§ **Instructions to follow**
When a record contains an image, skip the image and retype the rest of that record exactly.

§ **Supplied data**
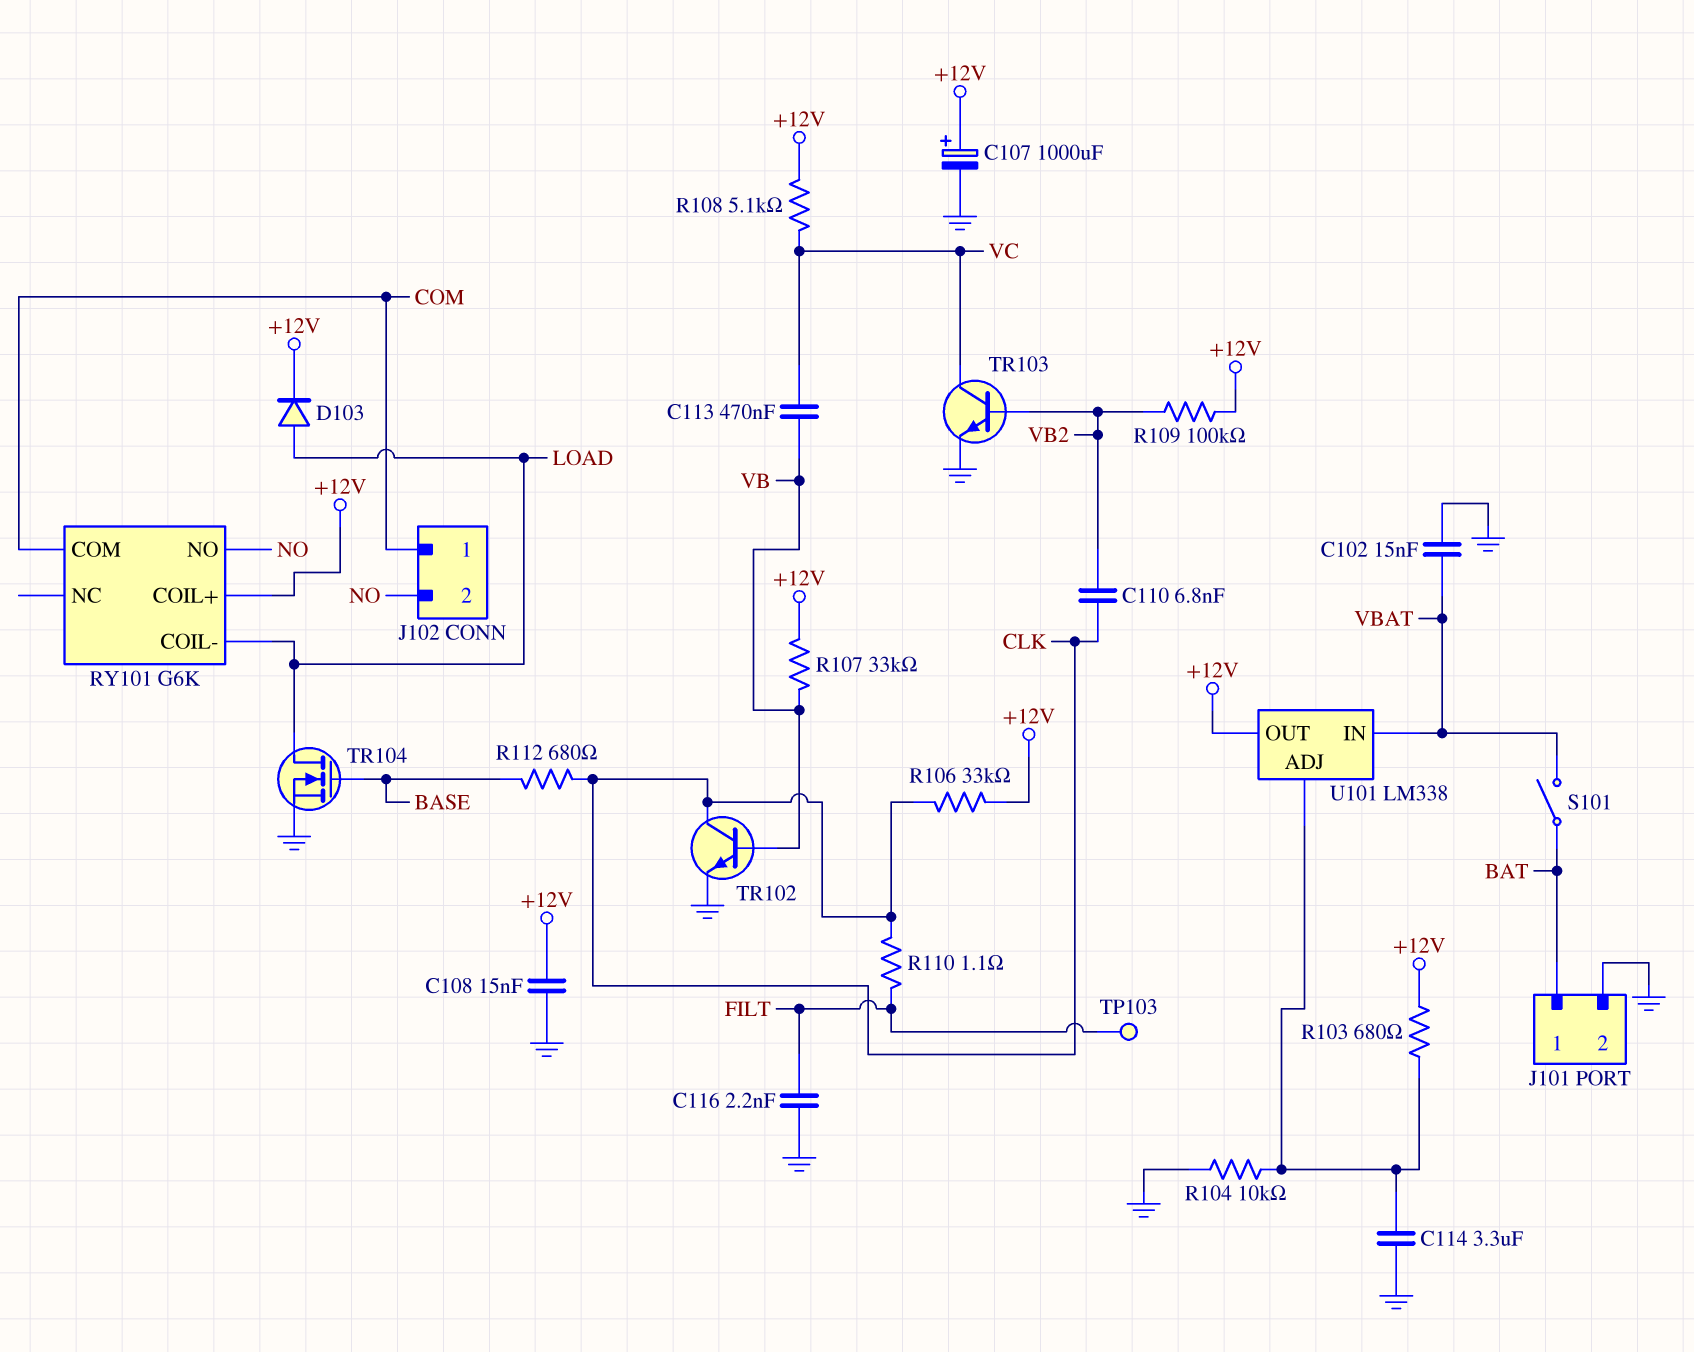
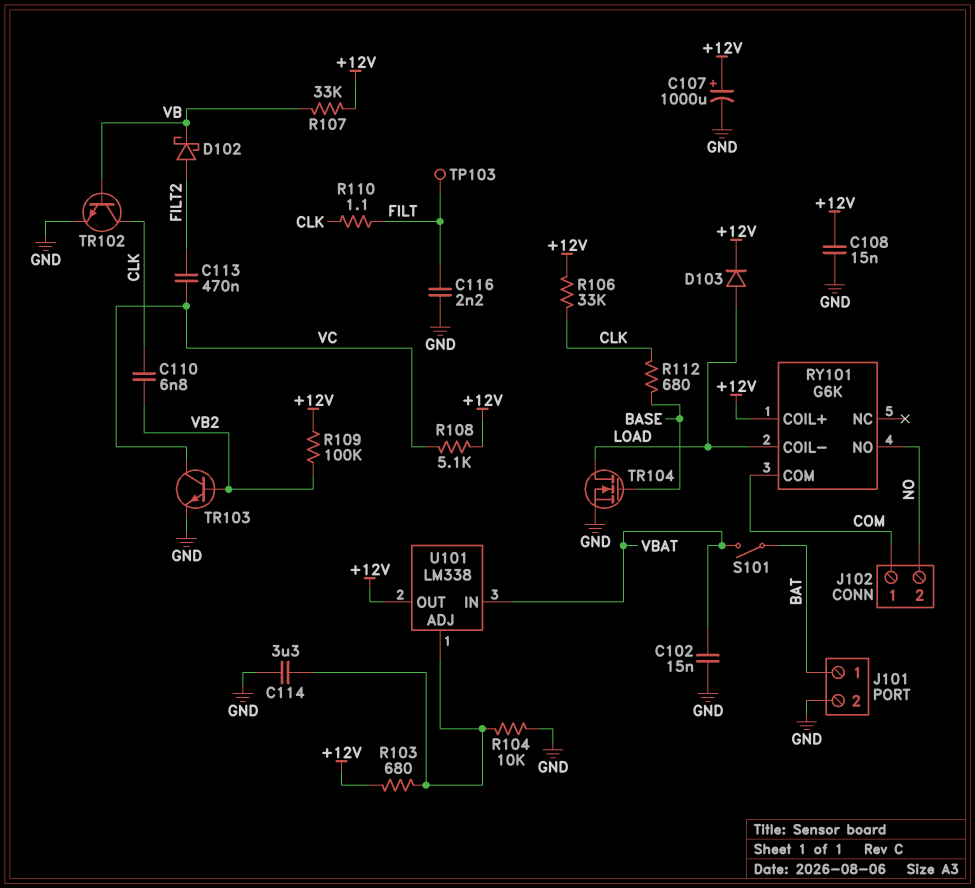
C113: 470nF (VB, VC) -> 470nF (FILT2, VC)
D102: none -> schottky (A FILT2, K VB)

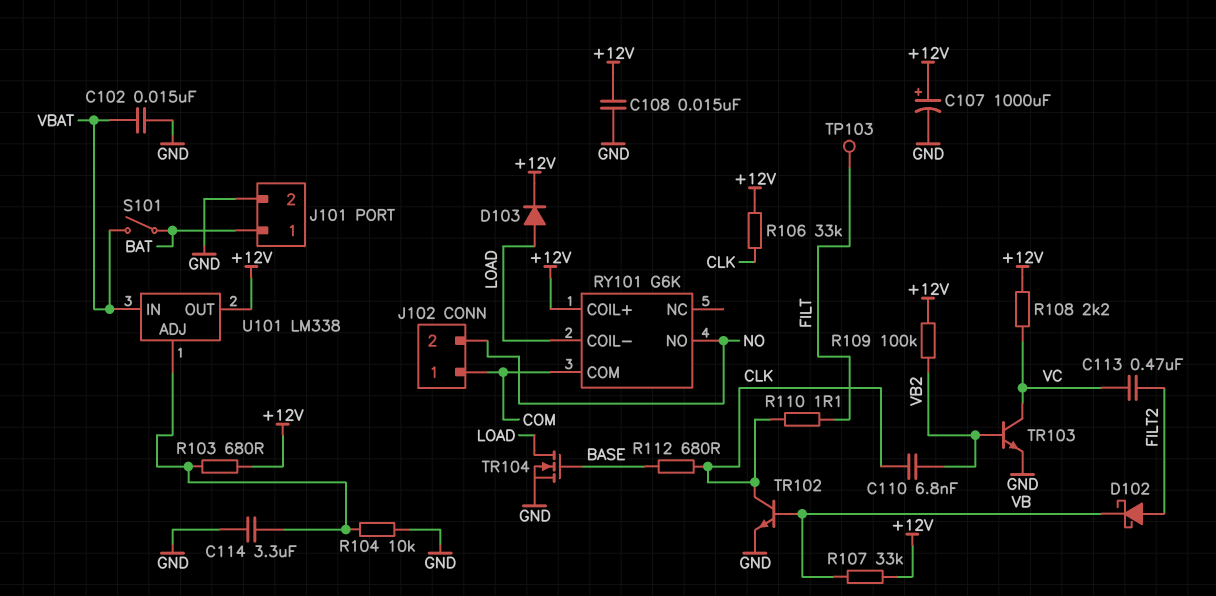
C116: 2.2nF (FILT, GND) -> none
R108: 5.1k (+12V, VC) -> 2.2k (+12V, VC)

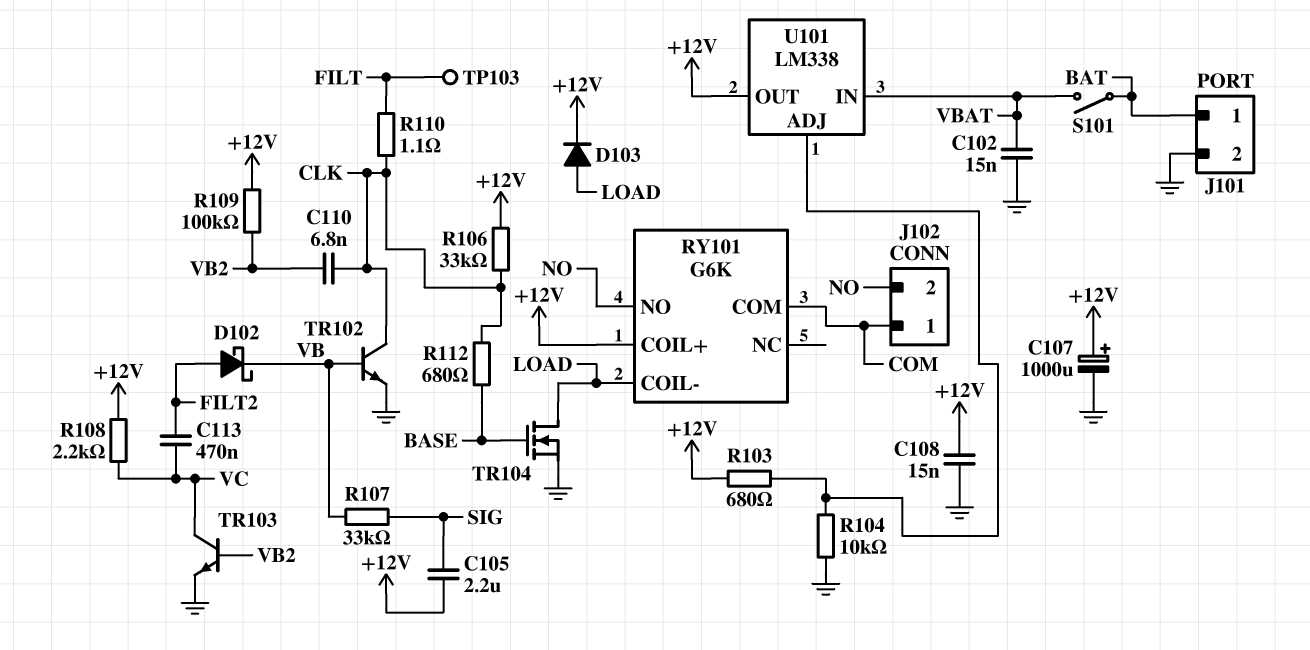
C105: none -> 2.2uF (+12V, SIG)
C114: 3.3uF (GND, U101/ADJ) -> none
R107: 33k (+12V, VB) -> 33k (SIG, VB)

§ **Answer to this problem**
C113: 470nF (VB, VC) -> 470nF (FILT2, VC)
D102: none -> schottky (A FILT2, K VB)

C116: 2.2nF (FILT, GND) -> none
R108: 5.1k (+12V, VC) -> 2.2k (+12V, VC)

C105: none -> 2.2uF (+12V, SIG)
C114: 3.3uF (GND, U101/ADJ) -> none
R107: 33k (+12V, VB) -> 33k (SIG, VB)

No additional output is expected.